Your objective
Filter this data down to the lines that hold "RELAY", and copy them.

Data for this task
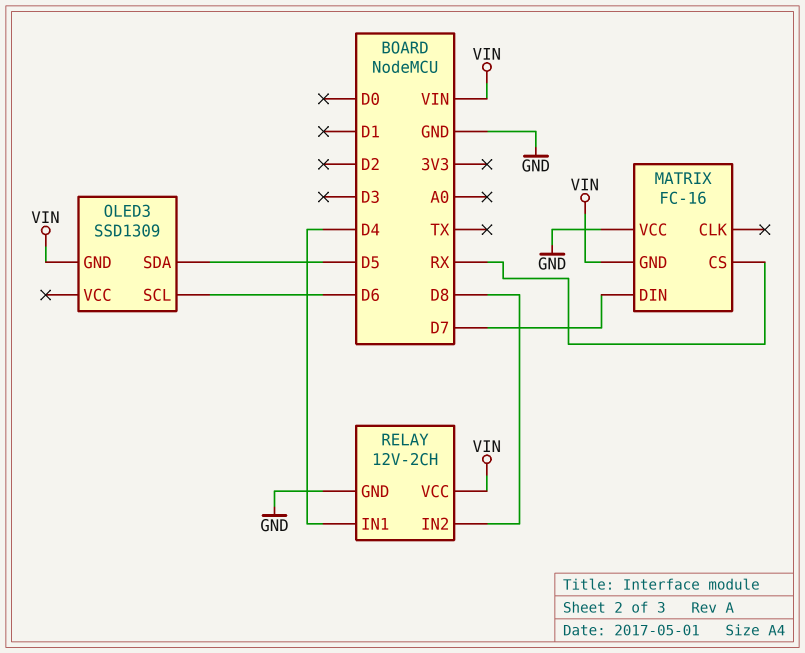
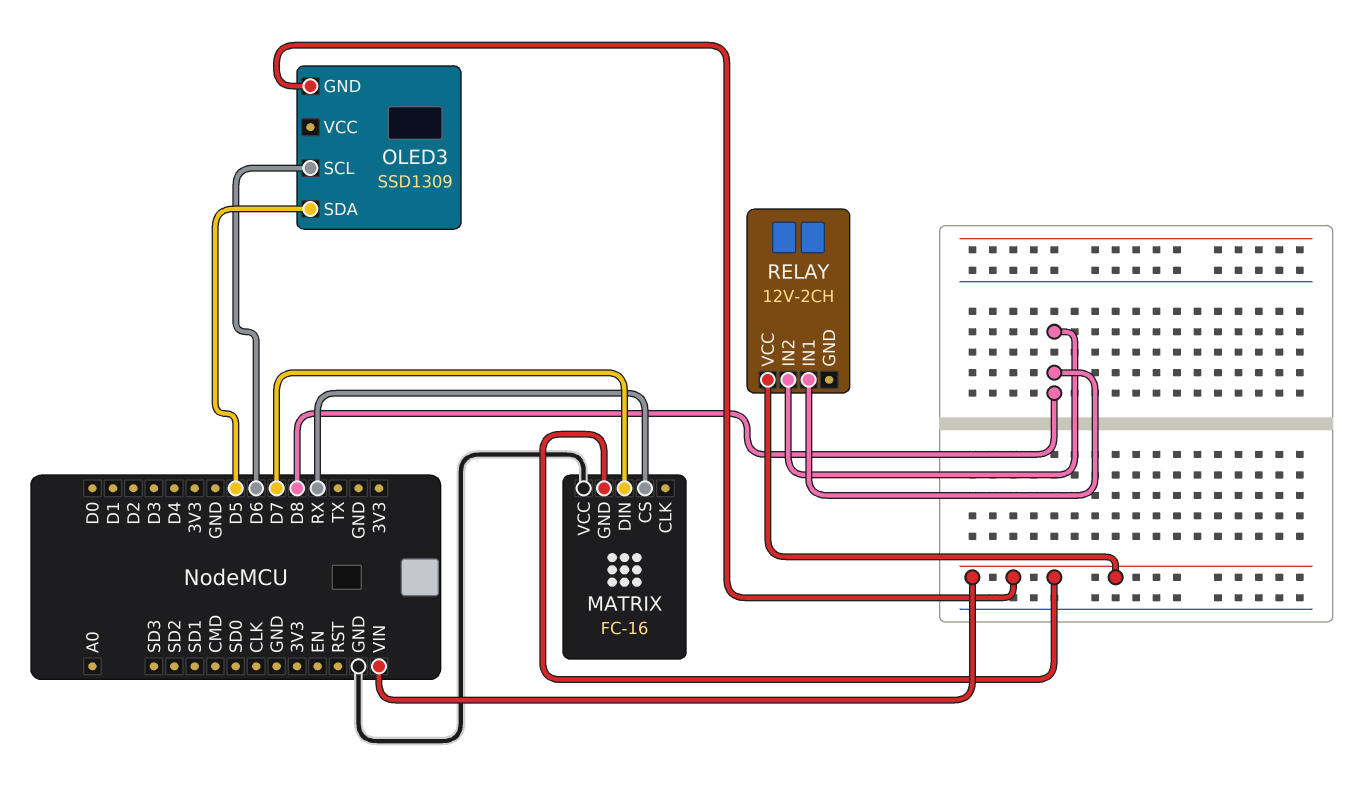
RELAY pin GND: GND -> none
RELAY pin IN1: D4 -> D8

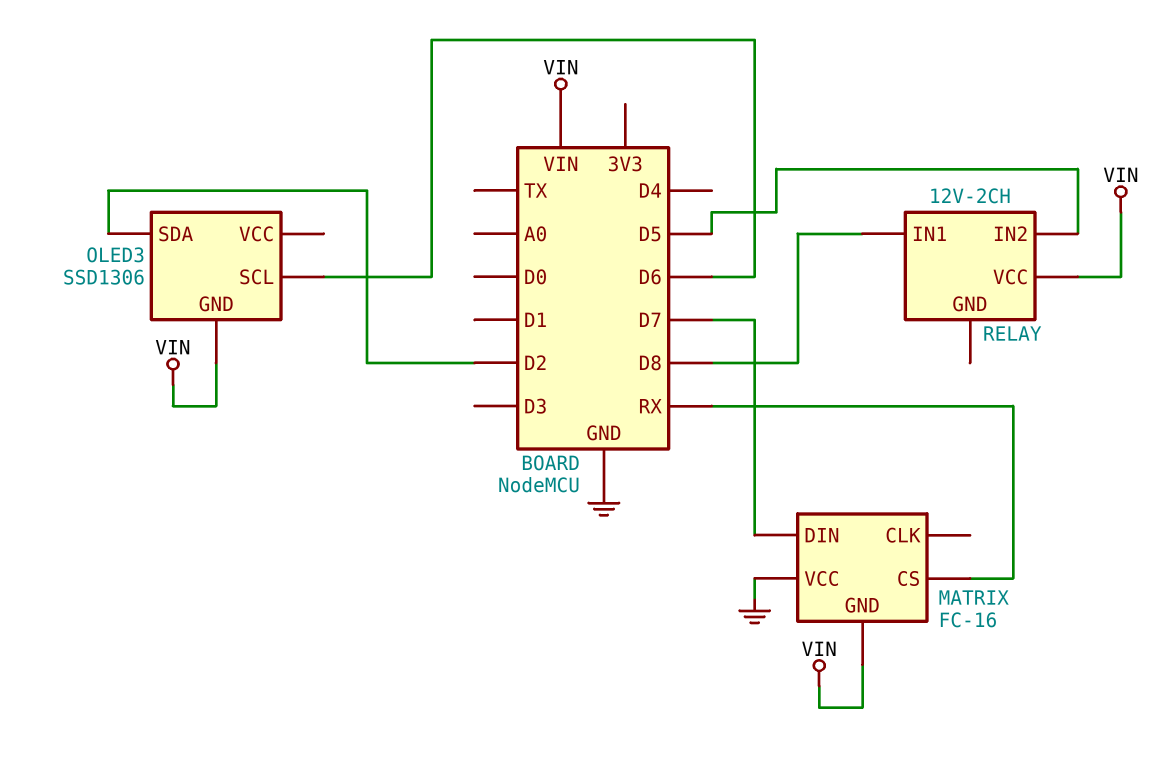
OLED3: SSD1309 -> SSD1306
OLED3 pin SDA: D5 -> D2
RELAY pin IN2: D8 -> D5

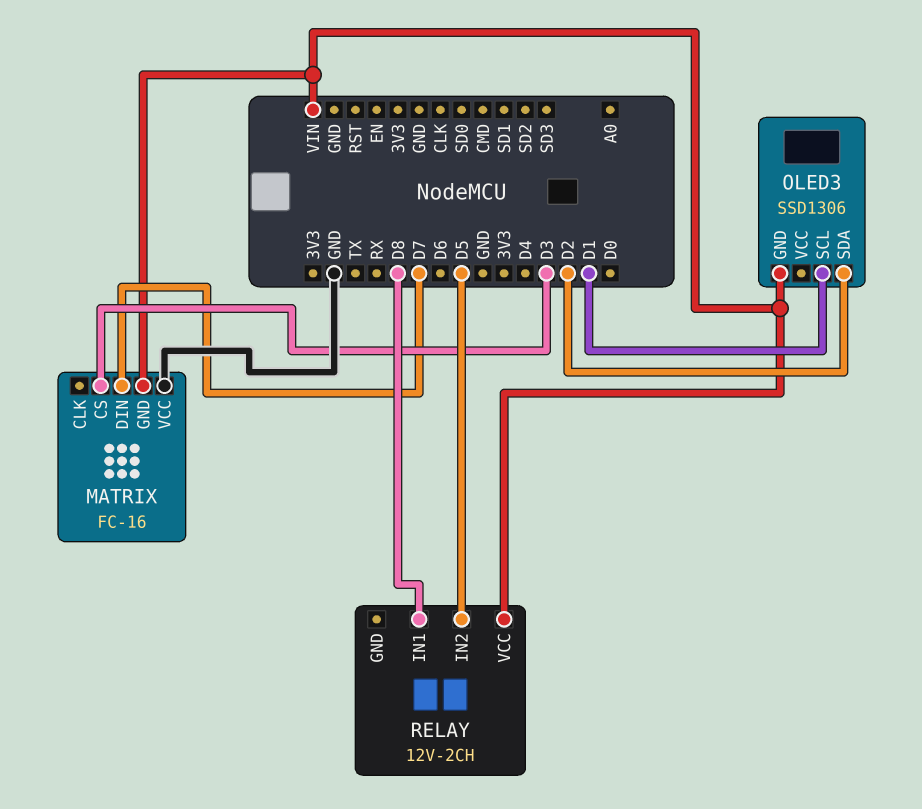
MATRIX pin CS: RX -> D3
OLED3 pin SCL: D6 -> D1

Result of this exercise
RELAY pin GND: GND -> none
RELAY pin IN1: D4 -> D8
RELAY pin IN2: D8 -> D5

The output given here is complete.